#### Task input
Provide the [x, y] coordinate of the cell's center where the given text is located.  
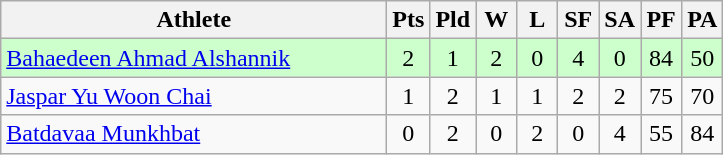
Batdavaa Munkhbat [194, 134]
70 [702, 96]
PF [662, 20]
Bahaedeen Ahmad Alshannik [194, 58]
PA [702, 20]
SA [620, 20]
75 [662, 96]
W [496, 20]
55 [662, 134]
Pts [408, 20]
Jaspar Yu Woon Chai [194, 96]
L [538, 20]
50 [702, 58]
Athlete [194, 20]
Pld [453, 20]
SF [578, 20]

#### Set problem
Turn every one of the rows above into a numbered list with no blank lines, and leave the picture out.

#### Right answer
1. Provide the [x, y] coordinate of the cell's center where the given text is located.  
2. Batdavaa Munkhbat [194, 134]
3. 70 [702, 96]
4. PF [662, 20]
5. Bahaedeen Ahmad Alshannik [194, 58]
6. PA [702, 20]
7. SA [620, 20]
8. 75 [662, 96]
9. W [496, 20]
10. 55 [662, 134]
11. Pts [408, 20]
12. Jaspar Yu Woon Chai [194, 96]
13. L [538, 20]
14. 50 [702, 58]
15. Athlete [194, 20]
16. Pld [453, 20]
17. SF [578, 20]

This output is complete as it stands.